> TASK PROMPT:
The reply is to be an exact repetition of the entries that follow, with each picture left out.

> DATA:
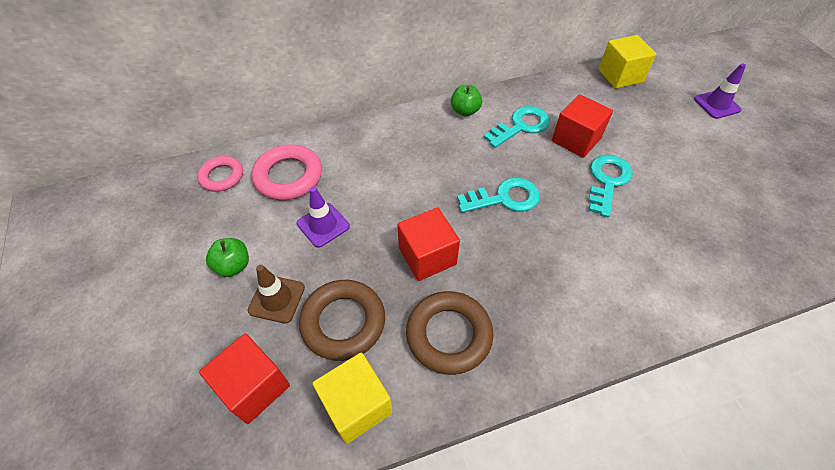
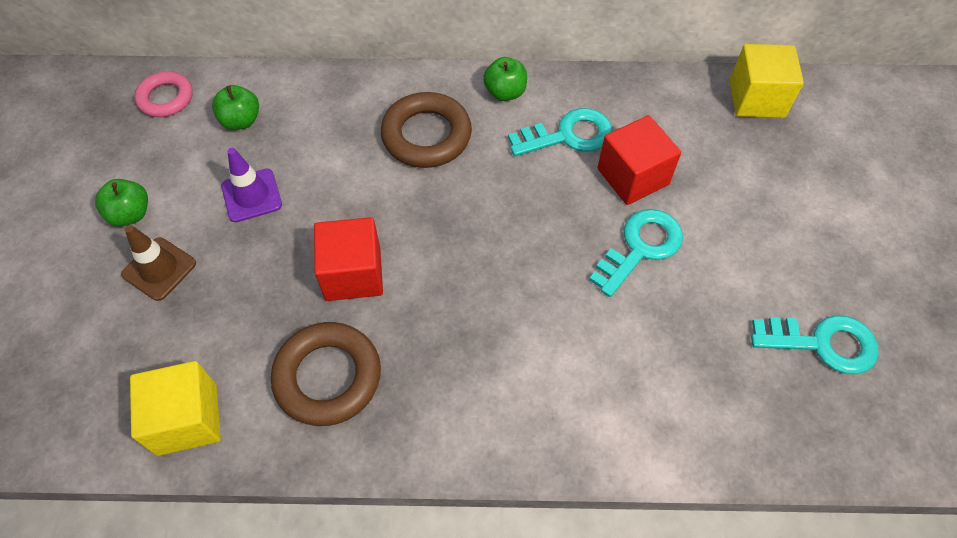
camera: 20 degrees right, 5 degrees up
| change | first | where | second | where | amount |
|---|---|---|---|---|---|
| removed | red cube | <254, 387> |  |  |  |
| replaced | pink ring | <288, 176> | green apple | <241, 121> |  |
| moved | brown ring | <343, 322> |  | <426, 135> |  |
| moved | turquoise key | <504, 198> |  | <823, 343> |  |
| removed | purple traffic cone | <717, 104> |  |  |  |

> TASK RESULT:
camera: 20 degrees right, 5 degrees up
| change | first | where | second | where | amount |
|---|---|---|---|---|---|
| removed | red cube | <254, 387> |  |  |  |
| replaced | pink ring | <288, 176> | green apple | <241, 121> |  |
| moved | brown ring | <343, 322> |  | <426, 135> |  |
| moved | turquoise key | <504, 198> |  | <823, 343> |  |
| removed | purple traffic cone | <717, 104> |  |  |  |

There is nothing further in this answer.